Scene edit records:
[Start of section]

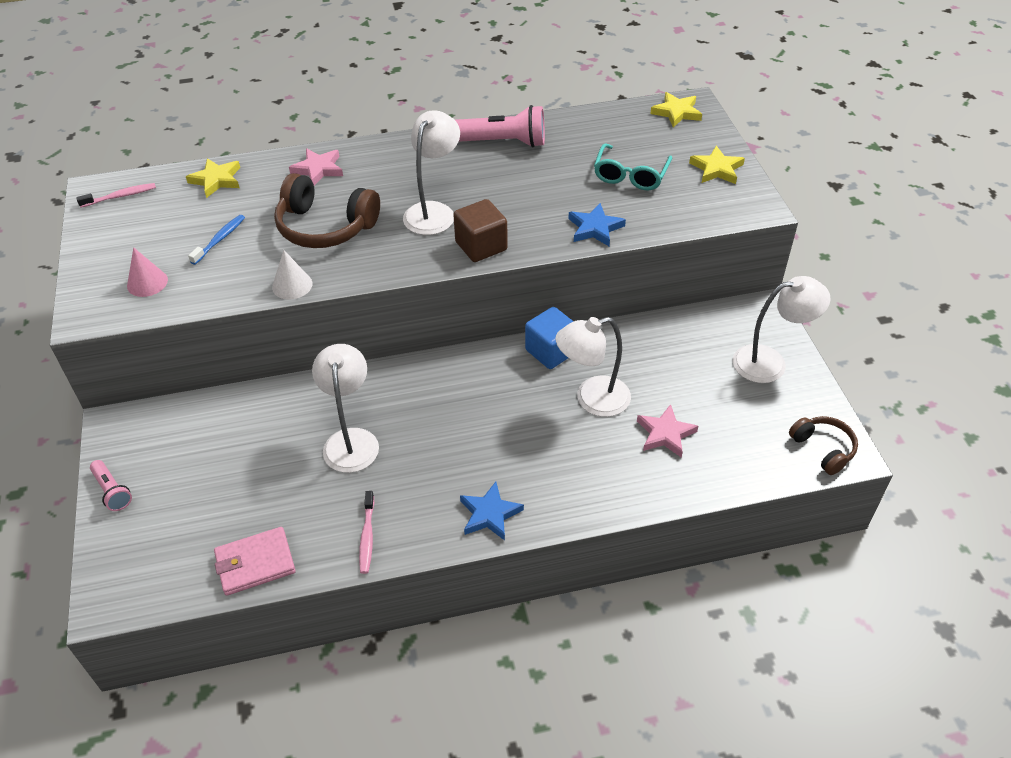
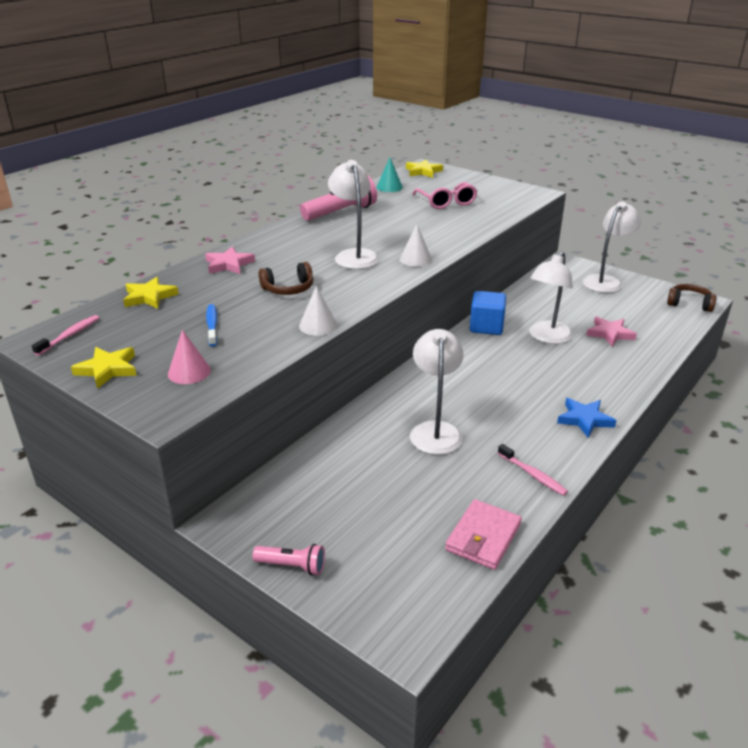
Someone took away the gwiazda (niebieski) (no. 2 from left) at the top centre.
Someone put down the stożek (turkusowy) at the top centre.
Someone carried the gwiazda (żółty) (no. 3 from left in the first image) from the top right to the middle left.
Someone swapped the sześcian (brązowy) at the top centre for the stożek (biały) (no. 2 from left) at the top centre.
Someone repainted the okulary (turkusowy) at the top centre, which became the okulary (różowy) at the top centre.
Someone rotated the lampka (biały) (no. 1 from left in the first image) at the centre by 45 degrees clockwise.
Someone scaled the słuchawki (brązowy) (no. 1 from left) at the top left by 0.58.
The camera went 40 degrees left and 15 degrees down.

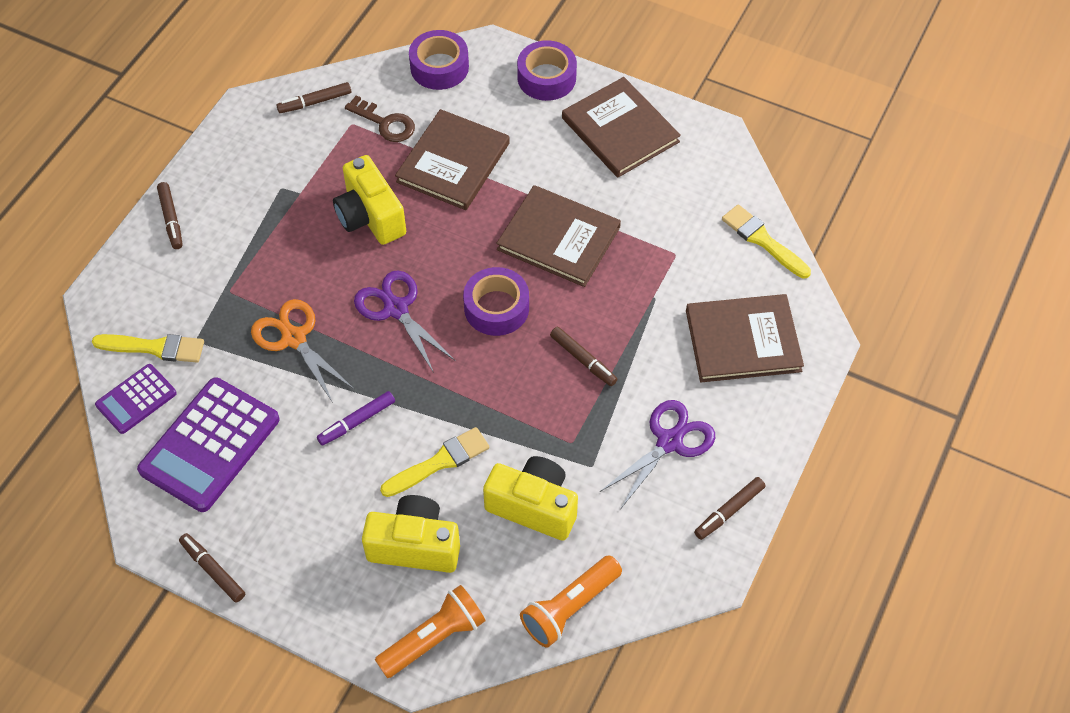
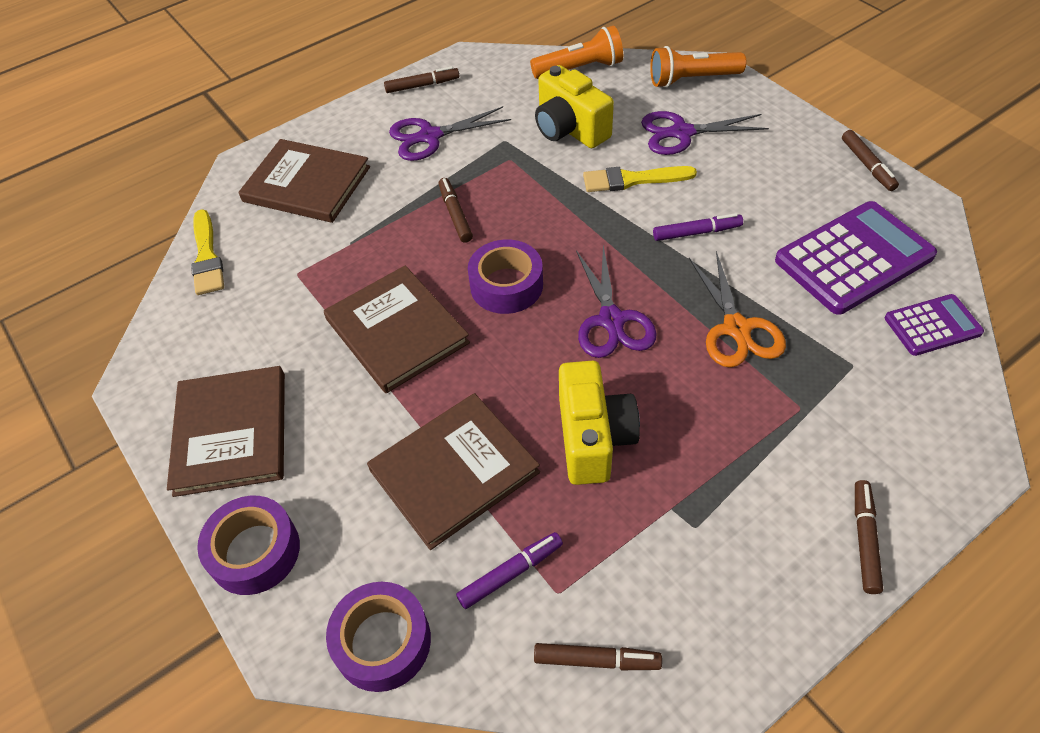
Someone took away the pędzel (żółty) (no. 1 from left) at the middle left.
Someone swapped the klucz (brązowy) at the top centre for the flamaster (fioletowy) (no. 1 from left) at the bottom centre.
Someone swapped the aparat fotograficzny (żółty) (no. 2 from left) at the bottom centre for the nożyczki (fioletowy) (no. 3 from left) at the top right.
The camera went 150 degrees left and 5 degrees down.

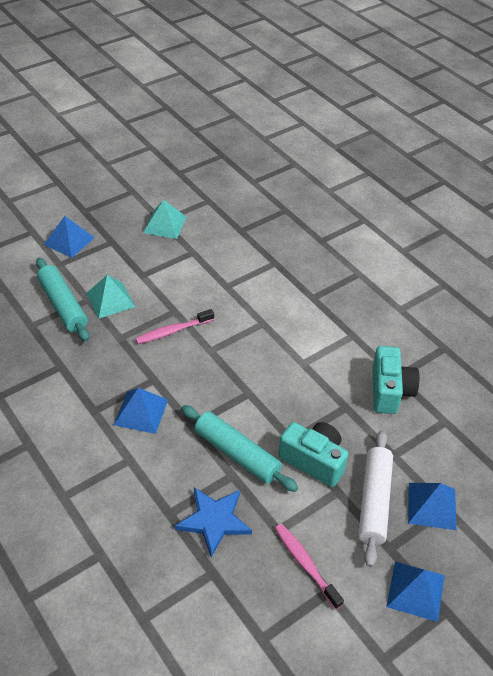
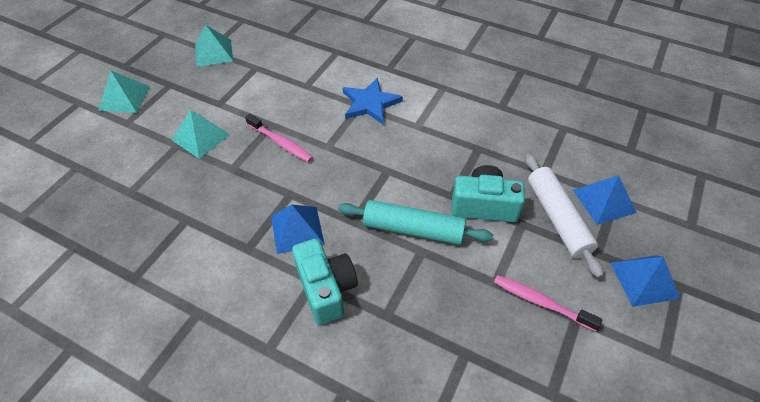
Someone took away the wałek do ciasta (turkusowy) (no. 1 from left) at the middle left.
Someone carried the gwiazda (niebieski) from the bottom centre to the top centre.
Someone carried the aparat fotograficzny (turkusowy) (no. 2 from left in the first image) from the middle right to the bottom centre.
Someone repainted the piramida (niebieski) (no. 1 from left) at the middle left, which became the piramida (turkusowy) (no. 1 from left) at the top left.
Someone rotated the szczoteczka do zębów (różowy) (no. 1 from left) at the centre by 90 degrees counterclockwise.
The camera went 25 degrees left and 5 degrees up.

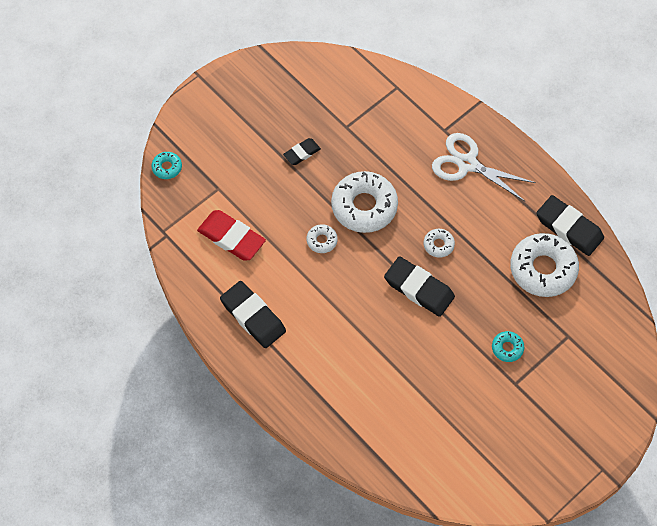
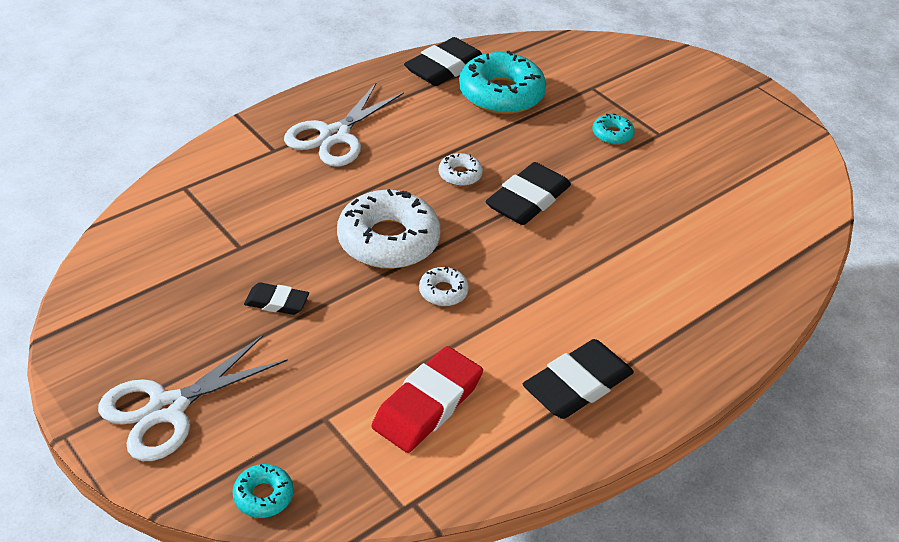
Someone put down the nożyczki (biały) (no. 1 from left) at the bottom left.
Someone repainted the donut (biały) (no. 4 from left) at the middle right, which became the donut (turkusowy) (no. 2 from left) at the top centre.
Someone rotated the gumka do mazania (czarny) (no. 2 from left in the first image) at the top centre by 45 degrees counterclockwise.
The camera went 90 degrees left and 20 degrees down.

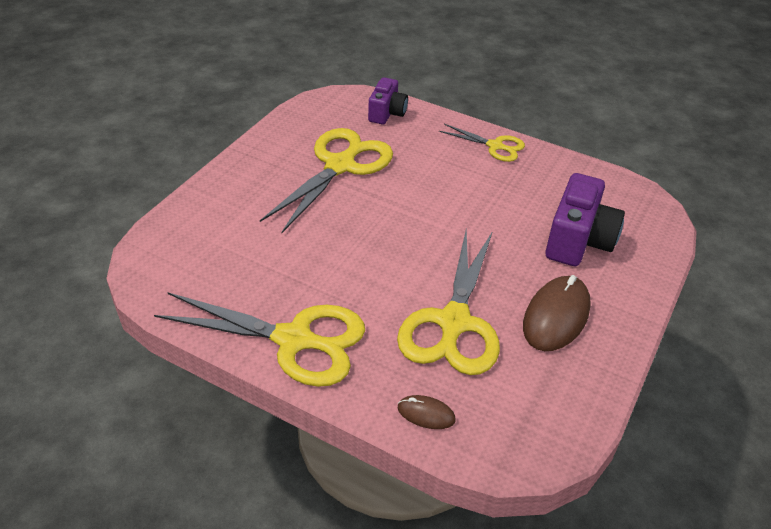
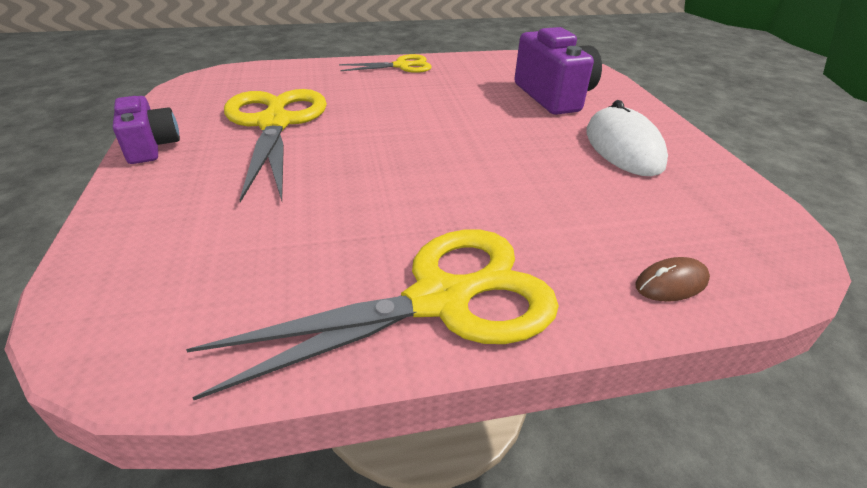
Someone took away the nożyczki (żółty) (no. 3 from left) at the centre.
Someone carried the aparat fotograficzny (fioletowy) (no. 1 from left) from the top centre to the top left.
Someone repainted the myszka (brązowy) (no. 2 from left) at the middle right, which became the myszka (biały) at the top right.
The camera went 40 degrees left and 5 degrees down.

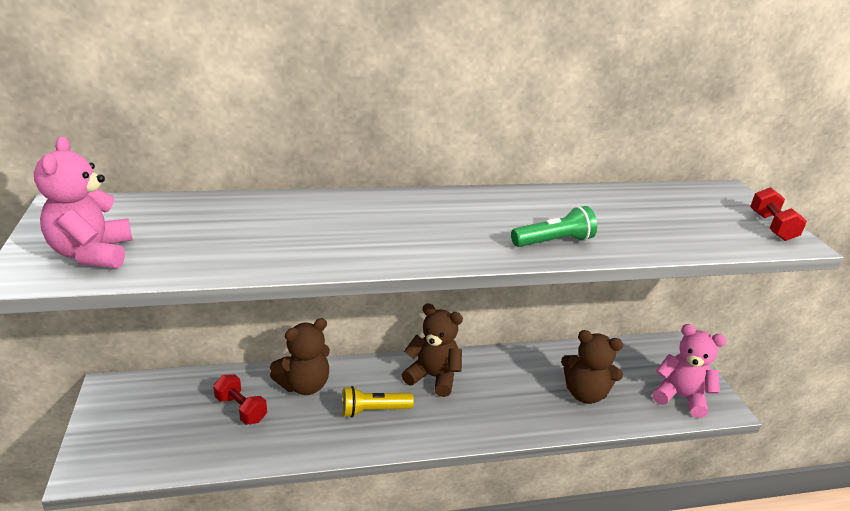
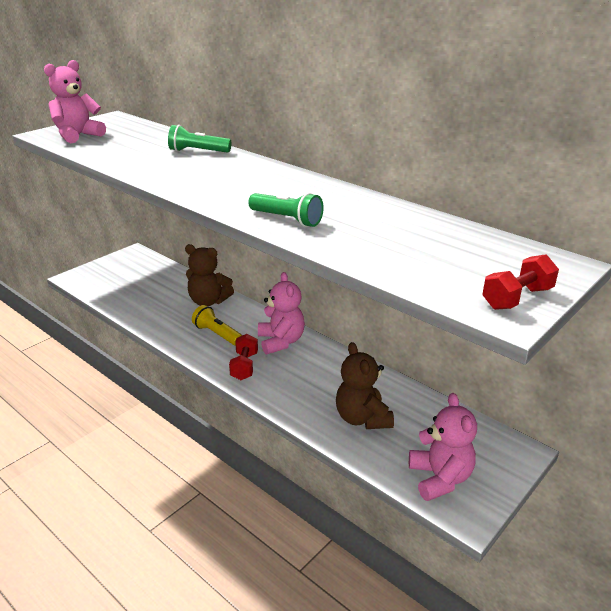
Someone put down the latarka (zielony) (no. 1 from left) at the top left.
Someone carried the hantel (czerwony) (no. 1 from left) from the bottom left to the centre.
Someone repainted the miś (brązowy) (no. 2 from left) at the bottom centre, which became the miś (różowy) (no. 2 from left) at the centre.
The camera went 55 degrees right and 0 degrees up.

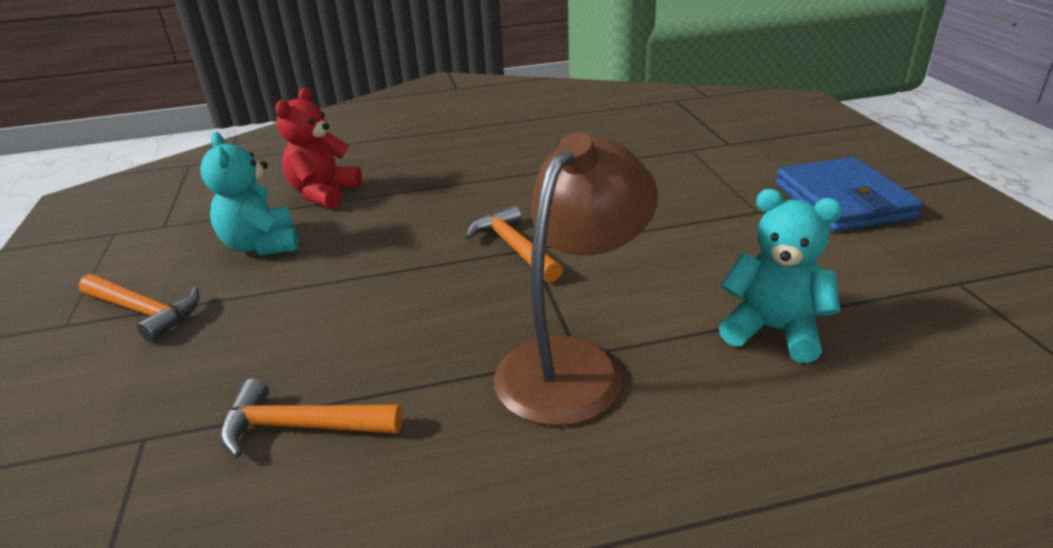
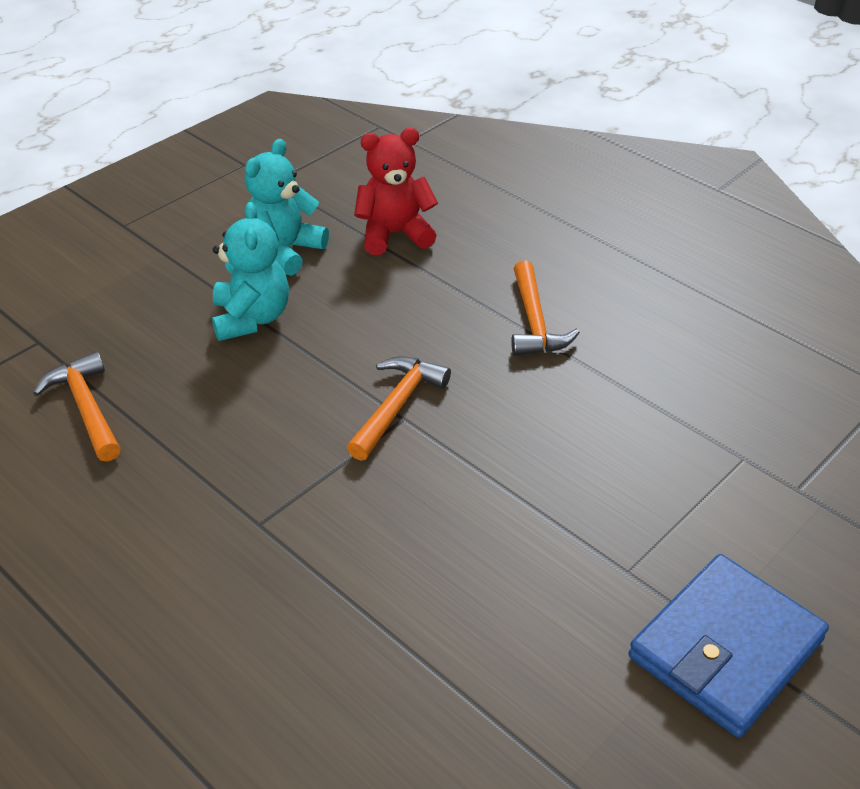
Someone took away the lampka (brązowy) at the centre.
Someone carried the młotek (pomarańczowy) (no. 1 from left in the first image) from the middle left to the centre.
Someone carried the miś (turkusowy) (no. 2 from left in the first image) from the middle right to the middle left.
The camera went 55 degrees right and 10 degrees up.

[End of section]

#### Prompt:
Among the lines above, find those with the word "stożek". Copy them.

#### Solution to the exercise:
Someone put down the stożek (turkusowy) at the top centre.
Someone swapped the sześcian (brązowy) at the top centre for the stożek (biały) (no. 2 from left) at the top centre.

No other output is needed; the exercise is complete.